Provided data —
--- START ---
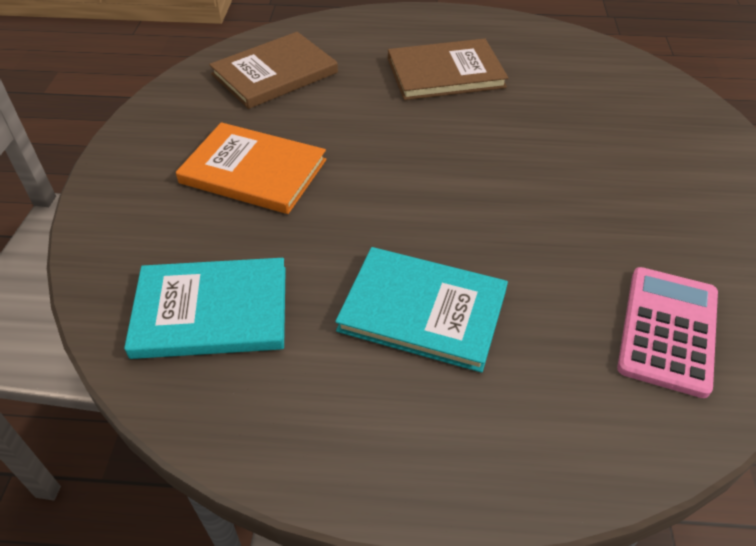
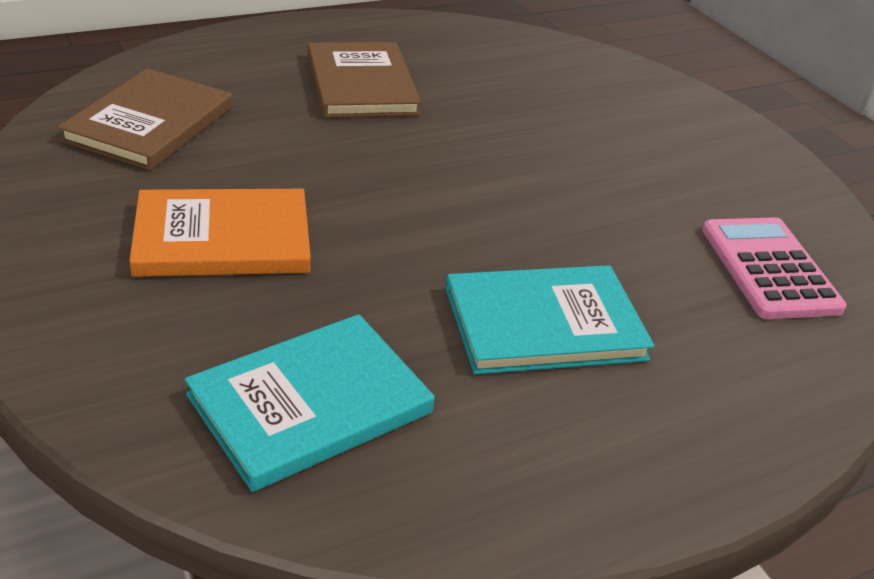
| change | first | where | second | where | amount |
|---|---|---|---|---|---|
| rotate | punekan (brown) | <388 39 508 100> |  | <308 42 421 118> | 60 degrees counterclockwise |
--- END ---
Activity —
Copy each line of the material above exactly, but not the images.

Response to the exercise —
| change | first | where | second | where | amount |
|---|---|---|---|---|---|
| rotate | punekan (brown) | <388 39 508 100> |  | <308 42 421 118> | 60 degrees counterclockwise |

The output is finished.